Required work: Lines from the one containing "R27: 82k (IN, INV) -> none" through the last line of the records below are to be repeated exactly.

Revision tracking records:
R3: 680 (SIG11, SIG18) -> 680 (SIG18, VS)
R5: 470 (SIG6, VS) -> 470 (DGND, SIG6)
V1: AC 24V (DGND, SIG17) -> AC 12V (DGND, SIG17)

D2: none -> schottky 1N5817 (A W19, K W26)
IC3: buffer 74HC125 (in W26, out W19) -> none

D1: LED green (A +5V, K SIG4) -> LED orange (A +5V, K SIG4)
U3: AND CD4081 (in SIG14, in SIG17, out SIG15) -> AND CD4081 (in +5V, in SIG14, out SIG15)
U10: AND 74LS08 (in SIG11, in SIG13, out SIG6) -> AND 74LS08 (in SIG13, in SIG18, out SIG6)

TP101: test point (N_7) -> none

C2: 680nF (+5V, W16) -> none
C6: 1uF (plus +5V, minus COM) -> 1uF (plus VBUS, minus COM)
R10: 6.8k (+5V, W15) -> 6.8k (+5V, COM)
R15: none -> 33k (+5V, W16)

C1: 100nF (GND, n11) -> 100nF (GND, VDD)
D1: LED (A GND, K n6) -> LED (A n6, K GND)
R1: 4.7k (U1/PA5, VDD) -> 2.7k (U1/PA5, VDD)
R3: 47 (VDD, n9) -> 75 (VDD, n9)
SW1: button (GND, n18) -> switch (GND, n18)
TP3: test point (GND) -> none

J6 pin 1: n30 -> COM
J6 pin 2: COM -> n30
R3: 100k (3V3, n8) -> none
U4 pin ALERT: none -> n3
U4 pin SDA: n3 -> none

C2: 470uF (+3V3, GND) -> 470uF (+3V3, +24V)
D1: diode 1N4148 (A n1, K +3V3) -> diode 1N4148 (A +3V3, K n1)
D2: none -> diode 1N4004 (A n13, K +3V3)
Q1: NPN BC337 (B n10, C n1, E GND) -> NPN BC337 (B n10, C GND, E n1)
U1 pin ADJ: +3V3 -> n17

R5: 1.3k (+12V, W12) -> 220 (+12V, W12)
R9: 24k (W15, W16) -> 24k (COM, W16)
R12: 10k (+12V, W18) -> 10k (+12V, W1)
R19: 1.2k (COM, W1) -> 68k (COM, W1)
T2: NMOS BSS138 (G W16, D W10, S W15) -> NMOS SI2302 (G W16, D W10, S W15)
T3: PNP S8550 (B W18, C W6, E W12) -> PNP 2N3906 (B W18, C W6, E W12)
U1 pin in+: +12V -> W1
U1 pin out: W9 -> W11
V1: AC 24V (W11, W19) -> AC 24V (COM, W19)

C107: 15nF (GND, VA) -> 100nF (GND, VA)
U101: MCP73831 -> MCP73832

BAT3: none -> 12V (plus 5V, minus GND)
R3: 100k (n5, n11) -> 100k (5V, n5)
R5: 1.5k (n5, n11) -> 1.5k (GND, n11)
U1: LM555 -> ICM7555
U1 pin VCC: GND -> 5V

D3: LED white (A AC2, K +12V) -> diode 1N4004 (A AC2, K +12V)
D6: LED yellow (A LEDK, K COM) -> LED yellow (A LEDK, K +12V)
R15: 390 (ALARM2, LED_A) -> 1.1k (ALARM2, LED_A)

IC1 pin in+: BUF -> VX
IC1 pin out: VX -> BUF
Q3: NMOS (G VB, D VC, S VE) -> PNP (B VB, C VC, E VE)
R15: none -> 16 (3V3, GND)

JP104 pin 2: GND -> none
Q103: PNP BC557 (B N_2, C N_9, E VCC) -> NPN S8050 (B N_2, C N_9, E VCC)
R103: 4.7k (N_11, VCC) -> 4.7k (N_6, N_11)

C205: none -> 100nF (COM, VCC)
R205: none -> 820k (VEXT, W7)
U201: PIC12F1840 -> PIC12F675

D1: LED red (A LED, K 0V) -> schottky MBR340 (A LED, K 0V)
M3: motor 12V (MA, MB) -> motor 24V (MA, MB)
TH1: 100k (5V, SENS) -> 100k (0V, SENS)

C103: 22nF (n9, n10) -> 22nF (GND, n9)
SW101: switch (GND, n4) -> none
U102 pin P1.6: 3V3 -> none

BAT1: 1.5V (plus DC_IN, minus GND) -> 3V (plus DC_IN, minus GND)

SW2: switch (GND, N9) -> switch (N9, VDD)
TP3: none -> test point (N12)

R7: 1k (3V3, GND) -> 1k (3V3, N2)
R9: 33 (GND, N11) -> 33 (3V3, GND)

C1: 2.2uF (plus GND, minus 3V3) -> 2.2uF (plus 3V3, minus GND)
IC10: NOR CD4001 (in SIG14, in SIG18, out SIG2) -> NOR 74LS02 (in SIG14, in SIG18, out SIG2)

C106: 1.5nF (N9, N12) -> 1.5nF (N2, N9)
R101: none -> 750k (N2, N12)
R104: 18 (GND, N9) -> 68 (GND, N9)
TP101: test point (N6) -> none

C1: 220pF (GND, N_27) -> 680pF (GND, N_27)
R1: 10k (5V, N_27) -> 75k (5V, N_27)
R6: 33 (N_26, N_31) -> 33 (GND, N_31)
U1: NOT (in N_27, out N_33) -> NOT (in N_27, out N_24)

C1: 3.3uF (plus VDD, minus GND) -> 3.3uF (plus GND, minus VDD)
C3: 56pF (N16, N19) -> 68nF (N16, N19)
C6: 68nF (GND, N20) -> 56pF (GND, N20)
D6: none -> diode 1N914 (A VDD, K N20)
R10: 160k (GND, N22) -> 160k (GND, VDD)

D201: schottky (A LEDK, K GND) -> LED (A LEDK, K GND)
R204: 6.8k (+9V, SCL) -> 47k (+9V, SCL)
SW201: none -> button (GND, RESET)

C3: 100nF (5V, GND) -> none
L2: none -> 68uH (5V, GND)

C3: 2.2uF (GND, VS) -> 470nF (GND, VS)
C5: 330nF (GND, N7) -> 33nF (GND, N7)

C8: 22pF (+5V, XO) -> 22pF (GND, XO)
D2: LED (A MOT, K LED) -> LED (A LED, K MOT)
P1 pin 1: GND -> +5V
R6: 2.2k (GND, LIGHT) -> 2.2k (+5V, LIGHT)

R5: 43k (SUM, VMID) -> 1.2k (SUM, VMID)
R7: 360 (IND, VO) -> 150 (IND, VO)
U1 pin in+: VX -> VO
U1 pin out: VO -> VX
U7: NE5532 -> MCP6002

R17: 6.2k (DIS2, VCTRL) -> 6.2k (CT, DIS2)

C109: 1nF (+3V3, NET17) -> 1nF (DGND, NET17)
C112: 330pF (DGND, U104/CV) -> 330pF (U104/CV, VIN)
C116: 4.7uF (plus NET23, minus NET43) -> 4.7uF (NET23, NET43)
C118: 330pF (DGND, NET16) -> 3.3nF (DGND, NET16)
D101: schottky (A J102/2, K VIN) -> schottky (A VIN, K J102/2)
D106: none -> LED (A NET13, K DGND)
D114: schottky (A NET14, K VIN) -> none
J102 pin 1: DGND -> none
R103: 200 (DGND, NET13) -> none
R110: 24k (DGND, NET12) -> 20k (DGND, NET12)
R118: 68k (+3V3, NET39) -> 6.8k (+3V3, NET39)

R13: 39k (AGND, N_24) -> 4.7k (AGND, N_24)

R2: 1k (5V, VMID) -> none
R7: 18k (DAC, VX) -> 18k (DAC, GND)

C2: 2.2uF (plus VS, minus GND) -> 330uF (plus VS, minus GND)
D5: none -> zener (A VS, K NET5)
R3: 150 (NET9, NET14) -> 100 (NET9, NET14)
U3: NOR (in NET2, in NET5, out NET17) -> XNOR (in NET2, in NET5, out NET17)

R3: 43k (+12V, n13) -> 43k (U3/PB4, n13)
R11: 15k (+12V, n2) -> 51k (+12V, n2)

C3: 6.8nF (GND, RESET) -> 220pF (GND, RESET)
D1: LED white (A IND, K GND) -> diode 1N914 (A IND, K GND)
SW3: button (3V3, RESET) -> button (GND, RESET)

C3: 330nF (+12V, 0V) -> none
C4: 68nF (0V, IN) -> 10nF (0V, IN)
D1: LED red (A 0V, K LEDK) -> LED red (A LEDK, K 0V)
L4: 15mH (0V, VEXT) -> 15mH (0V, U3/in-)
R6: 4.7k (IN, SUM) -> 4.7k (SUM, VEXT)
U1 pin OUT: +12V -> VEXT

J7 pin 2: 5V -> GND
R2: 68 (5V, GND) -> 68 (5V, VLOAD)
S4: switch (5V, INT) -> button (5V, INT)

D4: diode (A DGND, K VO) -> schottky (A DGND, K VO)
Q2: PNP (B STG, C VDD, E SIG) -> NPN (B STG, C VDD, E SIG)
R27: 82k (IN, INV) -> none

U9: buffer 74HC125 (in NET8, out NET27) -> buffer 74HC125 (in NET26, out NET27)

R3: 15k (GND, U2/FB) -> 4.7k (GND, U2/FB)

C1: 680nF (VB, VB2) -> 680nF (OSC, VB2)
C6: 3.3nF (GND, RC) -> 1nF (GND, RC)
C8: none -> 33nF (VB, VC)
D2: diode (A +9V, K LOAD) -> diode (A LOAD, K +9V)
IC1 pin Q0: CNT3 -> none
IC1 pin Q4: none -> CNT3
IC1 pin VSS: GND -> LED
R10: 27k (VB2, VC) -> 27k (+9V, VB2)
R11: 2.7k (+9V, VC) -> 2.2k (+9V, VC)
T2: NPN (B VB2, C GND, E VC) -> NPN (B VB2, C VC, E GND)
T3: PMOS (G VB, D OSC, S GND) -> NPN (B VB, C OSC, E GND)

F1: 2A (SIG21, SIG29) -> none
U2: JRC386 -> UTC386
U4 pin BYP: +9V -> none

Answer to the problem:
R27: 82k (IN, INV) -> none

U9: buffer 74HC125 (in NET8, out NET27) -> buffer 74HC125 (in NET26, out NET27)

R3: 15k (GND, U2/FB) -> 4.7k (GND, U2/FB)

C1: 680nF (VB, VB2) -> 680nF (OSC, VB2)
C6: 3.3nF (GND, RC) -> 1nF (GND, RC)
C8: none -> 33nF (VB, VC)
D2: diode (A +9V, K LOAD) -> diode (A LOAD, K +9V)
IC1 pin Q0: CNT3 -> none
IC1 pin Q4: none -> CNT3
IC1 pin VSS: GND -> LED
R10: 27k (VB2, VC) -> 27k (+9V, VB2)
R11: 2.7k (+9V, VC) -> 2.2k (+9V, VC)
T2: NPN (B VB2, C GND, E VC) -> NPN (B VB2, C VC, E GND)
T3: PMOS (G VB, D OSC, S GND) -> NPN (B VB, C OSC, E GND)

F1: 2A (SIG21, SIG29) -> none
U2: JRC386 -> UTC386
U4 pin BYP: +9V -> none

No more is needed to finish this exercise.